* [Required work] Give back the full set of entries that follows, exactly as written.

* [Supplied data]
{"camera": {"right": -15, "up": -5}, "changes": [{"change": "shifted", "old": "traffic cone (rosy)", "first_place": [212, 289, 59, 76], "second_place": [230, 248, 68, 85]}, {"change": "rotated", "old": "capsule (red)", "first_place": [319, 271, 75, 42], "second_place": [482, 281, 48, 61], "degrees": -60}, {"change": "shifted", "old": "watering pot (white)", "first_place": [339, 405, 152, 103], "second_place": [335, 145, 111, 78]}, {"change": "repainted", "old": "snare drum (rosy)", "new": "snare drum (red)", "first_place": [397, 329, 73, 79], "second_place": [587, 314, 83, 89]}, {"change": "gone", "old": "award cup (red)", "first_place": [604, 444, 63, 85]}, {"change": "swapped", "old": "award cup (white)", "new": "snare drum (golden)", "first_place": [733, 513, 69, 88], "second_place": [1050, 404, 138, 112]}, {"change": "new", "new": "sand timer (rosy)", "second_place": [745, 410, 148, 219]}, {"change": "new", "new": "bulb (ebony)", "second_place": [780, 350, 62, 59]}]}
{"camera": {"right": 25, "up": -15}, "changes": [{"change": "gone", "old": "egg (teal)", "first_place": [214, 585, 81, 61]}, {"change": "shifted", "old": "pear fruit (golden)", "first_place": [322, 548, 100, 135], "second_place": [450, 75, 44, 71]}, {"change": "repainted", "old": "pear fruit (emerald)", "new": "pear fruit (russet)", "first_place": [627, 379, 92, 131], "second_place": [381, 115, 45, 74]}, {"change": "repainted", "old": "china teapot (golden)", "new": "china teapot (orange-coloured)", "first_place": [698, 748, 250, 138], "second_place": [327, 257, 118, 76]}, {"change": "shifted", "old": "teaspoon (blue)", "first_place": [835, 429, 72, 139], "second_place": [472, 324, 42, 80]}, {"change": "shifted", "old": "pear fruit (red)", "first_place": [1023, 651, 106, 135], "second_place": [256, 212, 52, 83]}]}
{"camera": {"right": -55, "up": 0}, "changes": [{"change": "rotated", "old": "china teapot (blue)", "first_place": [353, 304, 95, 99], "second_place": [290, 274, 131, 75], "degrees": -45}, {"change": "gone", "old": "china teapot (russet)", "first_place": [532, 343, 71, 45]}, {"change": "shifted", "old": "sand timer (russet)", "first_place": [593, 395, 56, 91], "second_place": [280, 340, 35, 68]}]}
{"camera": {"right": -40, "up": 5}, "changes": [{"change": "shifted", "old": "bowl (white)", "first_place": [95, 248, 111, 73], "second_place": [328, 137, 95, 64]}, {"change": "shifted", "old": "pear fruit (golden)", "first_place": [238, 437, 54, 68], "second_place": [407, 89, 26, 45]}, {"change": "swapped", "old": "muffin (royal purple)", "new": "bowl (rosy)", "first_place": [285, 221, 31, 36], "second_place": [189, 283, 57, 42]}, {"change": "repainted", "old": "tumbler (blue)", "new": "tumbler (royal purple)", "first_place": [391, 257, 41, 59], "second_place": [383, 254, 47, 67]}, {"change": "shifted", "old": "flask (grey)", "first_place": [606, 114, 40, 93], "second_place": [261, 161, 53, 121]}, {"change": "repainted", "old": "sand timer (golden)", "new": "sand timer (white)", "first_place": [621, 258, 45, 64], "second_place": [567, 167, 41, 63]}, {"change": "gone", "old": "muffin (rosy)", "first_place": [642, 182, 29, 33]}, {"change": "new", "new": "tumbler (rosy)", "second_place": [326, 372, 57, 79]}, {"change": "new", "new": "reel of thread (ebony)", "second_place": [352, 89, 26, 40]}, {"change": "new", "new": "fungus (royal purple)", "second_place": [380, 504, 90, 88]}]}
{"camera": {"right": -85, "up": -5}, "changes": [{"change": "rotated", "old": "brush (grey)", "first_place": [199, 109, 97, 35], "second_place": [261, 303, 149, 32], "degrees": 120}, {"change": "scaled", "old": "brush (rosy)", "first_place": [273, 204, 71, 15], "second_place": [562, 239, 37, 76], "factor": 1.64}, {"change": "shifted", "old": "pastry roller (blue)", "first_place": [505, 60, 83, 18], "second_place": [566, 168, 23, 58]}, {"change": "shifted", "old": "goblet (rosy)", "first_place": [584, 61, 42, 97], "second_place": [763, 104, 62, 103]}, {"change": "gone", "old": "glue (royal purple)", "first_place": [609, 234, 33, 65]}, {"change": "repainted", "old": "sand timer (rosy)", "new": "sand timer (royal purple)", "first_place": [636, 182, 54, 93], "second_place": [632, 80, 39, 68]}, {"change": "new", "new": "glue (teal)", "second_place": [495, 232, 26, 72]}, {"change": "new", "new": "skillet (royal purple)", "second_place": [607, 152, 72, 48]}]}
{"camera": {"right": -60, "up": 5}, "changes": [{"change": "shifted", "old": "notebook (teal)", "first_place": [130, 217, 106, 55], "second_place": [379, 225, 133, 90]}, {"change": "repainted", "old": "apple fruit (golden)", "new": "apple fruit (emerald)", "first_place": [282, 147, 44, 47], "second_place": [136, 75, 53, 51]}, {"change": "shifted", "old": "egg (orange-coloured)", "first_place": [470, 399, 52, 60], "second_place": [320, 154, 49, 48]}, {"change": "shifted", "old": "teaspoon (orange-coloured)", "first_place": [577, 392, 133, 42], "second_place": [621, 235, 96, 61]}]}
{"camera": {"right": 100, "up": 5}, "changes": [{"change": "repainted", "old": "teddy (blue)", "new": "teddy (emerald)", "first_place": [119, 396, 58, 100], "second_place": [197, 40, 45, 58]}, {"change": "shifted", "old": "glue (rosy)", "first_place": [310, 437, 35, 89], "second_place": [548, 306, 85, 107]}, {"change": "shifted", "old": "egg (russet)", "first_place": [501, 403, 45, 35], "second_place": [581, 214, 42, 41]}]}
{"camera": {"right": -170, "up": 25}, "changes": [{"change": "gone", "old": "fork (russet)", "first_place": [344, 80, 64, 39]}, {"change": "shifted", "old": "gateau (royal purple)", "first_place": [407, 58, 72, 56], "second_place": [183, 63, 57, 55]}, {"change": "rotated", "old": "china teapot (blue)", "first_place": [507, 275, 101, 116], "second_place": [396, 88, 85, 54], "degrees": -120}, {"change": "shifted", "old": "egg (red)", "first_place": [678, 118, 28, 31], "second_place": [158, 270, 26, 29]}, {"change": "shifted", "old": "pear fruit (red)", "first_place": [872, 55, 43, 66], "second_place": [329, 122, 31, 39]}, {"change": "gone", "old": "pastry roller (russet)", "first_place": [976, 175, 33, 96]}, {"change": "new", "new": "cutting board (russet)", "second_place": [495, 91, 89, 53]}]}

* [Answer box]
{"camera": {"right": -15, "up": -5}, "changes": [{"change": "shifted", "old": "traffic cone (rosy)", "first_place": [212, 289, 59, 76], "second_place": [230, 248, 68, 85]}, {"change": "rotated", "old": "capsule (red)", "first_place": [319, 271, 75, 42], "second_place": [482, 281, 48, 61], "degrees": -60}, {"change": "shifted", "old": "watering pot (white)", "first_place": [339, 405, 152, 103], "second_place": [335, 145, 111, 78]}, {"change": "repainted", "old": "snare drum (rosy)", "new": "snare drum (red)", "first_place": [397, 329, 73, 79], "second_place": [587, 314, 83, 89]}, {"change": "gone", "old": "award cup (red)", "first_place": [604, 444, 63, 85]}, {"change": "swapped", "old": "award cup (white)", "new": "snare drum (golden)", "first_place": [733, 513, 69, 88], "second_place": [1050, 404, 138, 112]}, {"change": "new", "new": "sand timer (rosy)", "second_place": [745, 410, 148, 219]}, {"change": "new", "new": "bulb (ebony)", "second_place": [780, 350, 62, 59]}]}
{"camera": {"right": 25, "up": -15}, "changes": [{"change": "gone", "old": "egg (teal)", "first_place": [214, 585, 81, 61]}, {"change": "shifted", "old": "pear fruit (golden)", "first_place": [322, 548, 100, 135], "second_place": [450, 75, 44, 71]}, {"change": "repainted", "old": "pear fruit (emerald)", "new": "pear fruit (russet)", "first_place": [627, 379, 92, 131], "second_place": [381, 115, 45, 74]}, {"change": "repainted", "old": "china teapot (golden)", "new": "china teapot (orange-coloured)", "first_place": [698, 748, 250, 138], "second_place": [327, 257, 118, 76]}, {"change": "shifted", "old": "teaspoon (blue)", "first_place": [835, 429, 72, 139], "second_place": [472, 324, 42, 80]}, {"change": "shifted", "old": "pear fruit (red)", "first_place": [1023, 651, 106, 135], "second_place": [256, 212, 52, 83]}]}
{"camera": {"right": -55, "up": 0}, "changes": [{"change": "rotated", "old": "china teapot (blue)", "first_place": [353, 304, 95, 99], "second_place": [290, 274, 131, 75], "degrees": -45}, {"change": "gone", "old": "china teapot (russet)", "first_place": [532, 343, 71, 45]}, {"change": "shifted", "old": "sand timer (russet)", "first_place": [593, 395, 56, 91], "second_place": [280, 340, 35, 68]}]}
{"camera": {"right": -40, "up": 5}, "changes": [{"change": "shifted", "old": "bowl (white)", "first_place": [95, 248, 111, 73], "second_place": [328, 137, 95, 64]}, {"change": "shifted", "old": "pear fruit (golden)", "first_place": [238, 437, 54, 68], "second_place": [407, 89, 26, 45]}, {"change": "swapped", "old": "muffin (royal purple)", "new": "bowl (rosy)", "first_place": [285, 221, 31, 36], "second_place": [189, 283, 57, 42]}, {"change": "repainted", "old": "tumbler (blue)", "new": "tumbler (royal purple)", "first_place": [391, 257, 41, 59], "second_place": [383, 254, 47, 67]}, {"change": "shifted", "old": "flask (grey)", "first_place": [606, 114, 40, 93], "second_place": [261, 161, 53, 121]}, {"change": "repainted", "old": "sand timer (golden)", "new": "sand timer (white)", "first_place": [621, 258, 45, 64], "second_place": [567, 167, 41, 63]}, {"change": "gone", "old": "muffin (rosy)", "first_place": [642, 182, 29, 33]}, {"change": "new", "new": "tumbler (rosy)", "second_place": [326, 372, 57, 79]}, {"change": "new", "new": "reel of thread (ebony)", "second_place": [352, 89, 26, 40]}, {"change": "new", "new": "fungus (royal purple)", "second_place": [380, 504, 90, 88]}]}
{"camera": {"right": -85, "up": -5}, "changes": [{"change": "rotated", "old": "brush (grey)", "first_place": [199, 109, 97, 35], "second_place": [261, 303, 149, 32], "degrees": 120}, {"change": "scaled", "old": "brush (rosy)", "first_place": [273, 204, 71, 15], "second_place": [562, 239, 37, 76], "factor": 1.64}, {"change": "shifted", "old": "pastry roller (blue)", "first_place": [505, 60, 83, 18], "second_place": [566, 168, 23, 58]}, {"change": "shifted", "old": "goblet (rosy)", "first_place": [584, 61, 42, 97], "second_place": [763, 104, 62, 103]}, {"change": "gone", "old": "glue (royal purple)", "first_place": [609, 234, 33, 65]}, {"change": "repainted", "old": "sand timer (rosy)", "new": "sand timer (royal purple)", "first_place": [636, 182, 54, 93], "second_place": [632, 80, 39, 68]}, {"change": "new", "new": "glue (teal)", "second_place": [495, 232, 26, 72]}, {"change": "new", "new": "skillet (royal purple)", "second_place": [607, 152, 72, 48]}]}
{"camera": {"right": -60, "up": 5}, "changes": [{"change": "shifted", "old": "notebook (teal)", "first_place": [130, 217, 106, 55], "second_place": [379, 225, 133, 90]}, {"change": "repainted", "old": "apple fruit (golden)", "new": "apple fruit (emerald)", "first_place": [282, 147, 44, 47], "second_place": [136, 75, 53, 51]}, {"change": "shifted", "old": "egg (orange-coloured)", "first_place": [470, 399, 52, 60], "second_place": [320, 154, 49, 48]}, {"change": "shifted", "old": "teaspoon (orange-coloured)", "first_place": [577, 392, 133, 42], "second_place": [621, 235, 96, 61]}]}
{"camera": {"right": 100, "up": 5}, "changes": [{"change": "repainted", "old": "teddy (blue)", "new": "teddy (emerald)", "first_place": [119, 396, 58, 100], "second_place": [197, 40, 45, 58]}, {"change": "shifted", "old": "glue (rosy)", "first_place": [310, 437, 35, 89], "second_place": [548, 306, 85, 107]}, {"change": "shifted", "old": "egg (russet)", "first_place": [501, 403, 45, 35], "second_place": [581, 214, 42, 41]}]}
{"camera": {"right": -170, "up": 25}, "changes": [{"change": "gone", "old": "fork (russet)", "first_place": [344, 80, 64, 39]}, {"change": "shifted", "old": "gateau (royal purple)", "first_place": [407, 58, 72, 56], "second_place": [183, 63, 57, 55]}, {"change": "rotated", "old": "china teapot (blue)", "first_place": [507, 275, 101, 116], "second_place": [396, 88, 85, 54], "degrees": -120}, {"change": "shifted", "old": "egg (red)", "first_place": [678, 118, 28, 31], "second_place": [158, 270, 26, 29]}, {"change": "shifted", "old": "pear fruit (red)", "first_place": [872, 55, 43, 66], "second_place": [329, 122, 31, 39]}, {"change": "gone", "old": "pastry roller (russet)", "first_place": [976, 175, 33, 96]}, {"change": "new", "new": "cutting board (russet)", "second_place": [495, 91, 89, 53]}]}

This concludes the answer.